-------- Source information --------

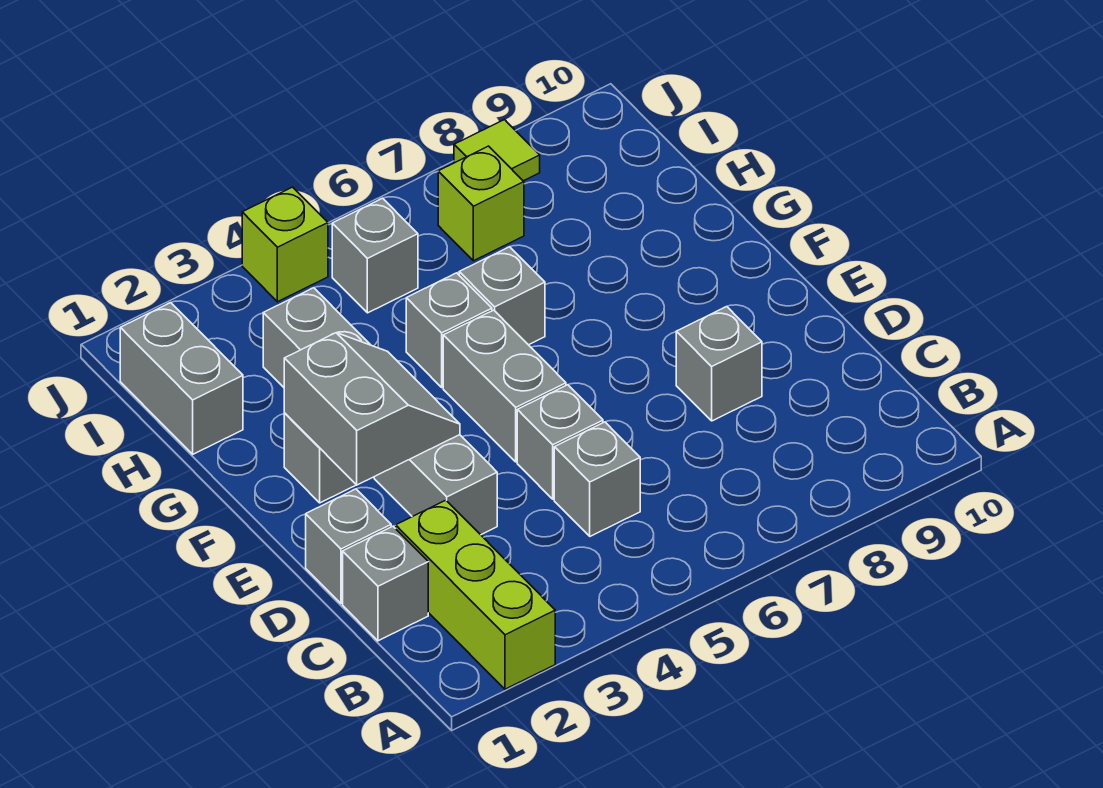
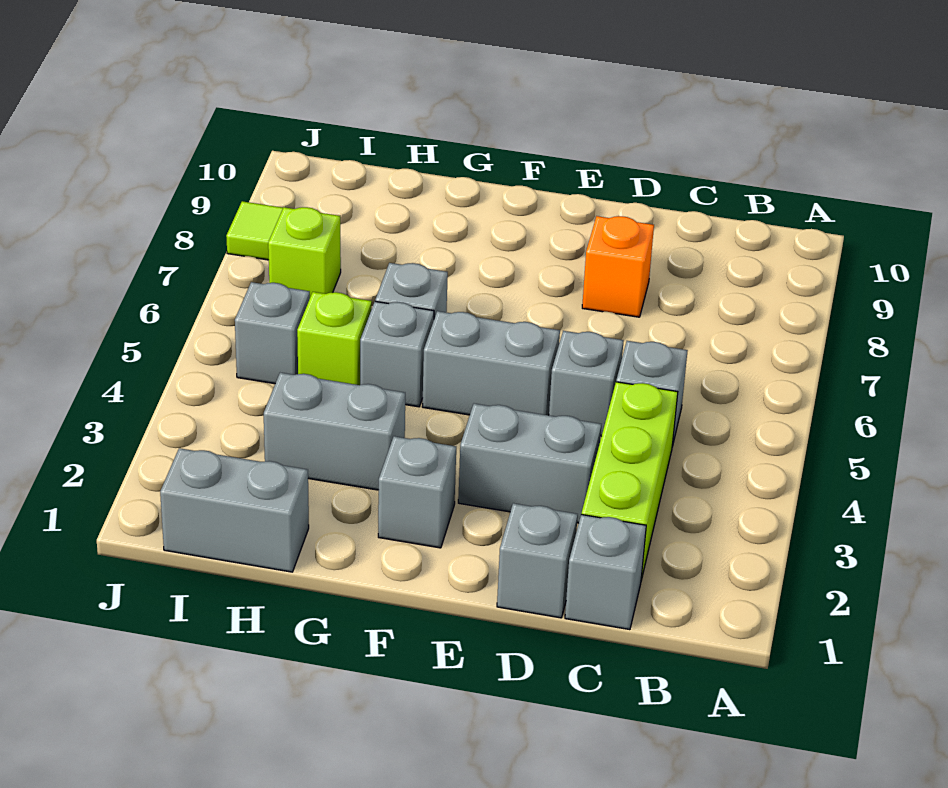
lime 1x3 brick [396,500,555,689] -> lime 1x3 brick turned to [581,382,678,580]
grey 1x1 brick [676,307,762,421] -> orange 1x1 brick [582,216,654,317]
grey 2x2 slope [284,333,460,485] -> none
lime 1x1 brick [242,187,328,302] -> lime 1x1 brick moved to [297,292,372,385]

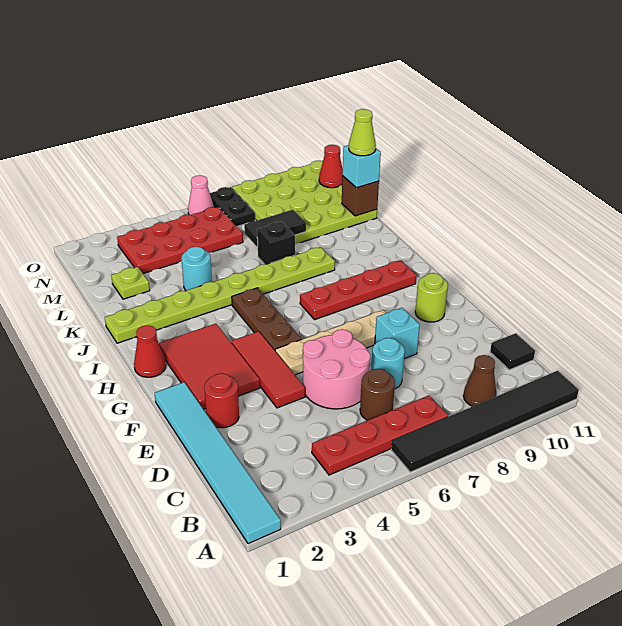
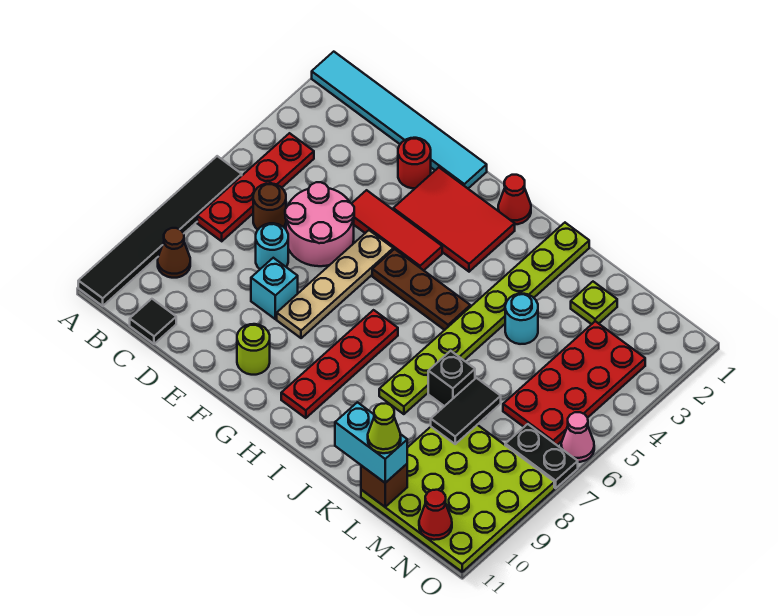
cyan 1x1 brick [343,145,381,188] -> cyan 1x2 brick [335,402,407,483]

--------

• Job item:
Print the data exactly as written, dropping any images it holds.

• Response area:
lime 1x3 brick [396,500,555,689] -> lime 1x3 brick turned to [581,382,678,580]
grey 1x1 brick [676,307,762,421] -> orange 1x1 brick [582,216,654,317]
grey 2x2 slope [284,333,460,485] -> none
lime 1x1 brick [242,187,328,302] -> lime 1x1 brick moved to [297,292,372,385]

cyan 1x1 brick [343,145,381,188] -> cyan 1x2 brick [335,402,407,483]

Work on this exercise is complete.